[[ Source records, beginning ]]

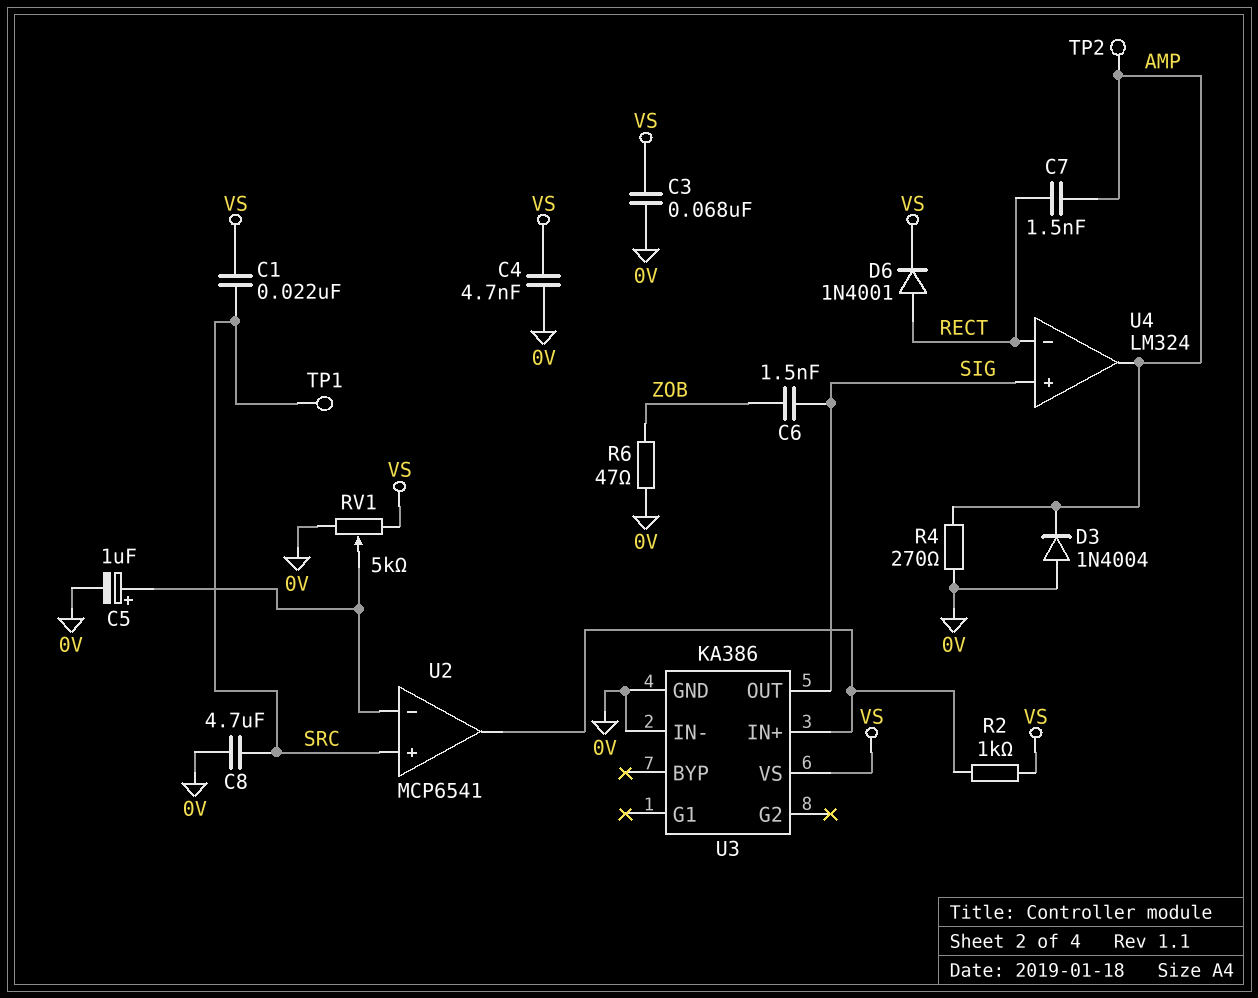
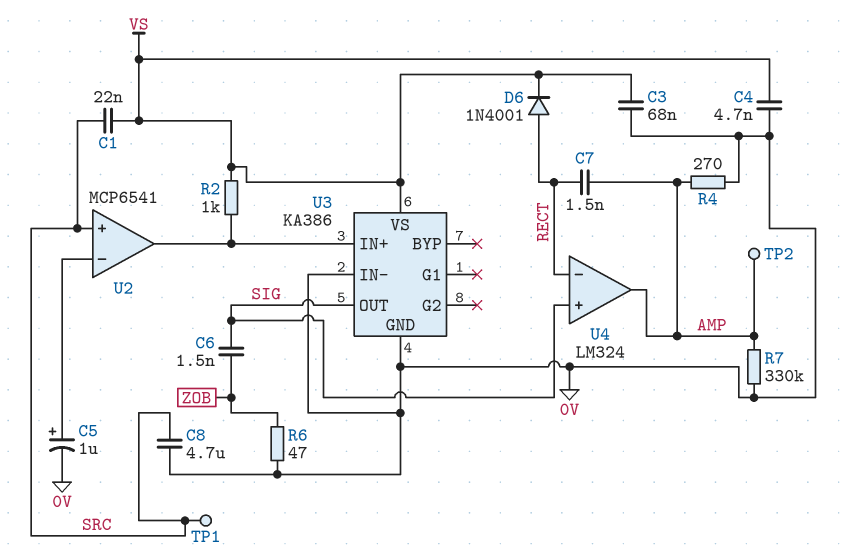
D3: diode 1N4004 (A 0V, K AMP) -> none
R7: none -> 330k (0V, AMP)
RV1: 5k (0V, VS, wiper U2/in-) -> none

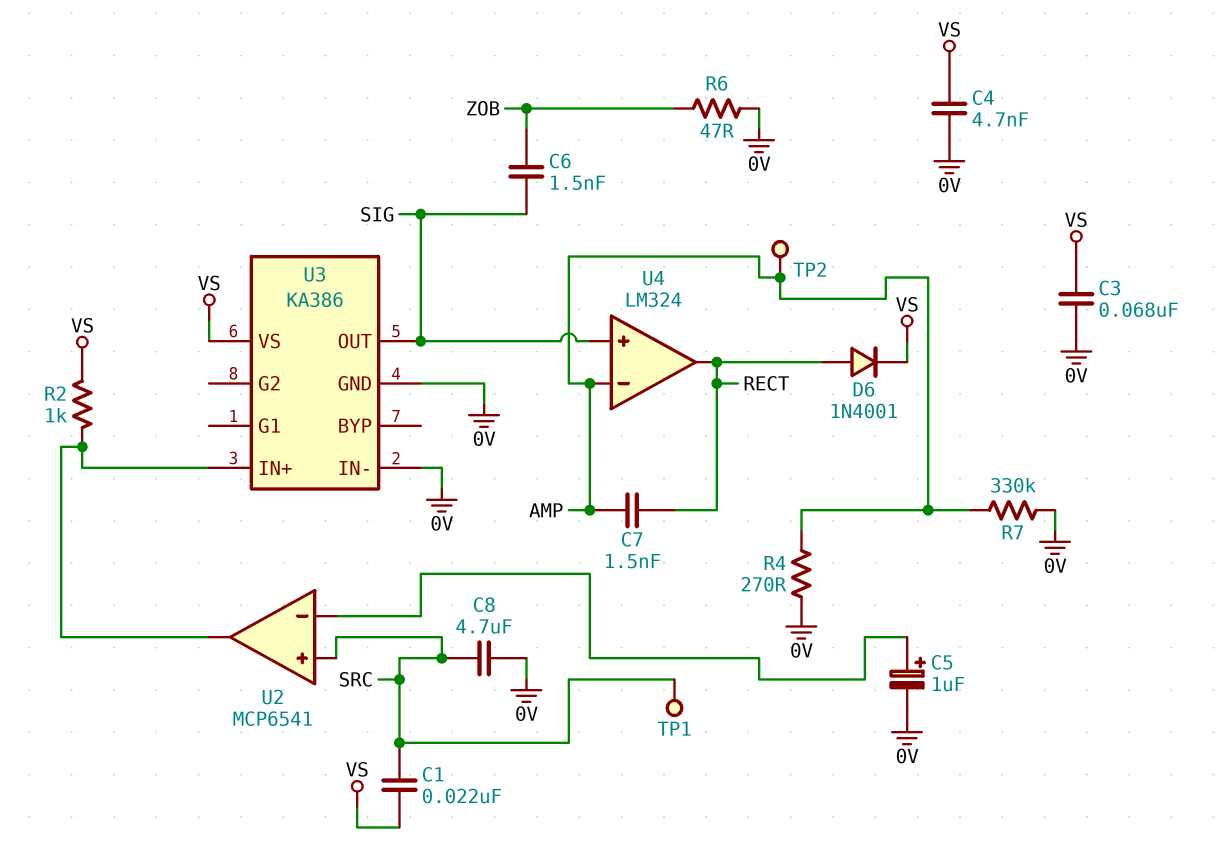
U4 pin in-: RECT -> AMP
U4 pin out: AMP -> RECT

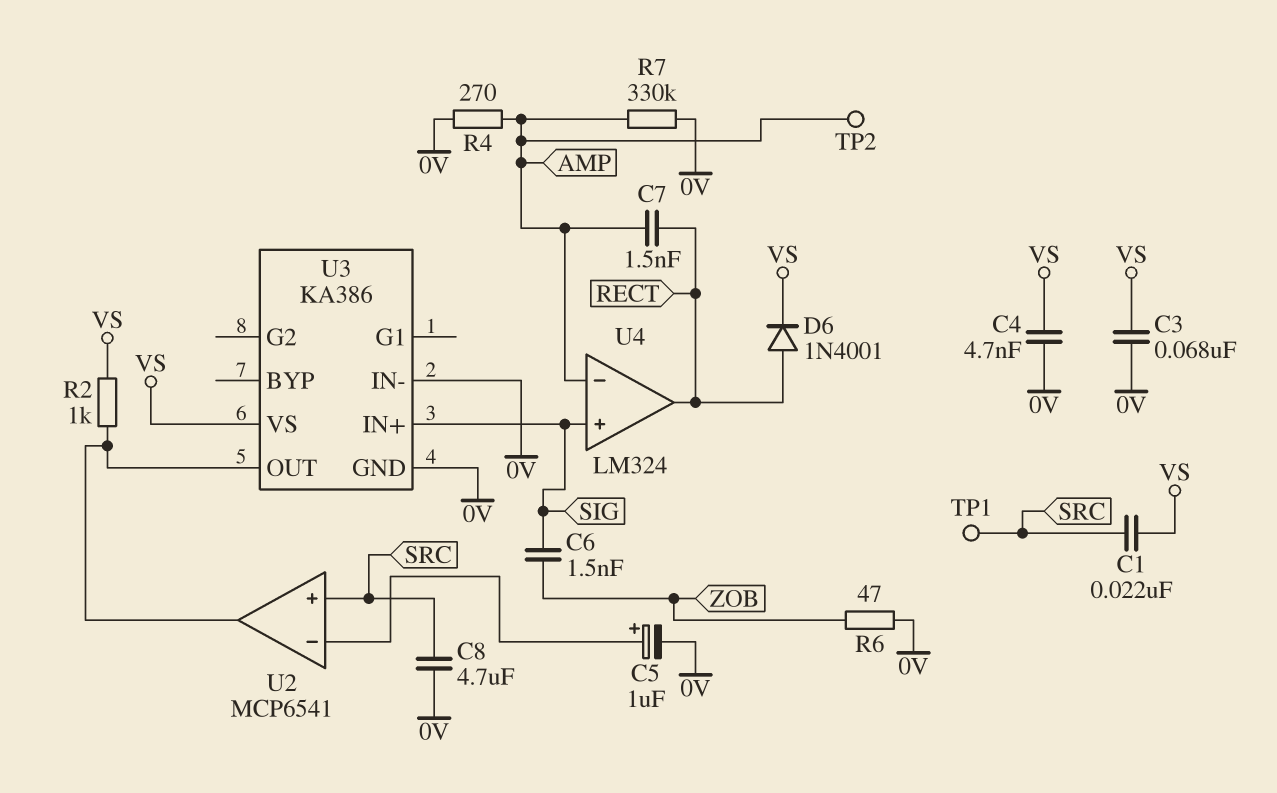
U3 pin IN+: U2/out -> SIG
U3 pin OUT: SIG -> U2/out

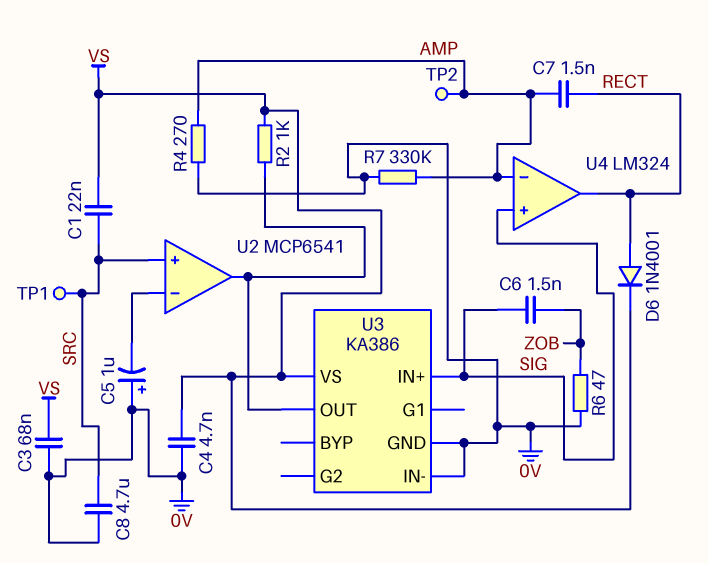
C5: 1uF (plus U2/in-, minus 0V) -> 1uF (plus 0V, minus U2/in-)

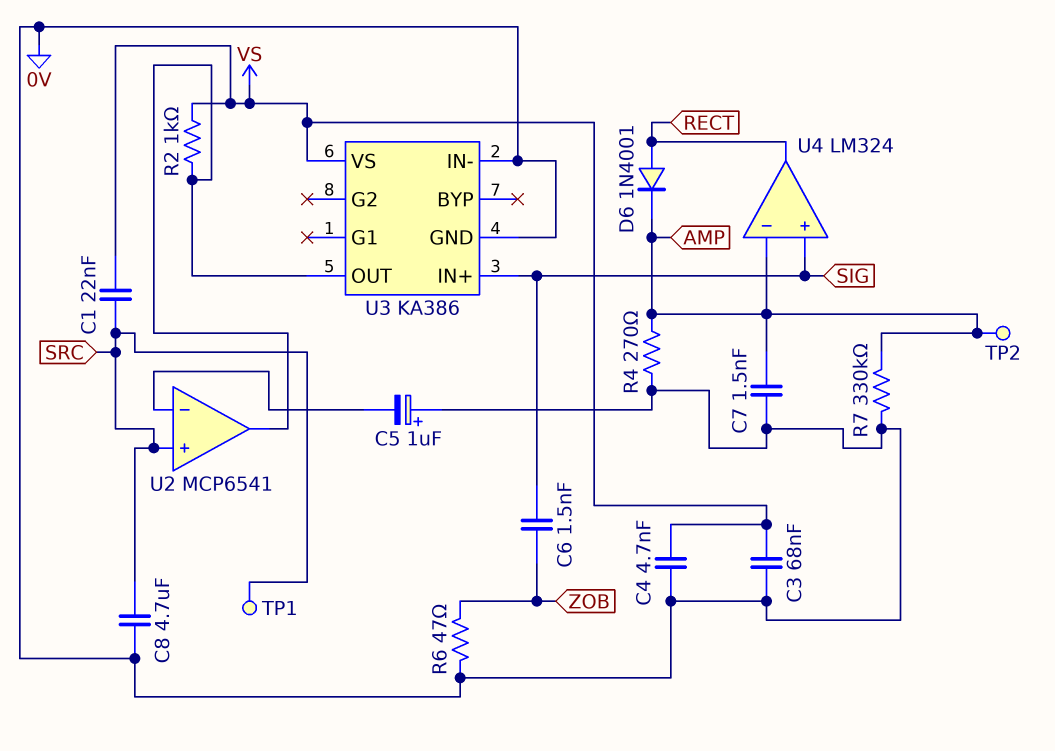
C7: 1.5nF (AMP, RECT) -> 1.5nF (0V, AMP)
D6: diode 1N4001 (A RECT, K VS) -> diode 1N4001 (A RECT, K AMP)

[[ Source records, end ]]

Work item
Range to copy from the listing above: the line containing "U4 pin in-: RECT -> AMP" down to the line containing "C7: 1.5nF (AMP, RECT) -> 1.5nF (0V, AMP)", both included. Reproduce it exactly, minus the pictures, and add nothing.

Solution to the exercise
U4 pin in-: RECT -> AMP
U4 pin out: AMP -> RECT

U3 pin IN+: U2/out -> SIG
U3 pin OUT: SIG -> U2/out

C5: 1uF (plus U2/in-, minus 0V) -> 1uF (plus 0V, minus U2/in-)

C7: 1.5nF (AMP, RECT) -> 1.5nF (0V, AMP)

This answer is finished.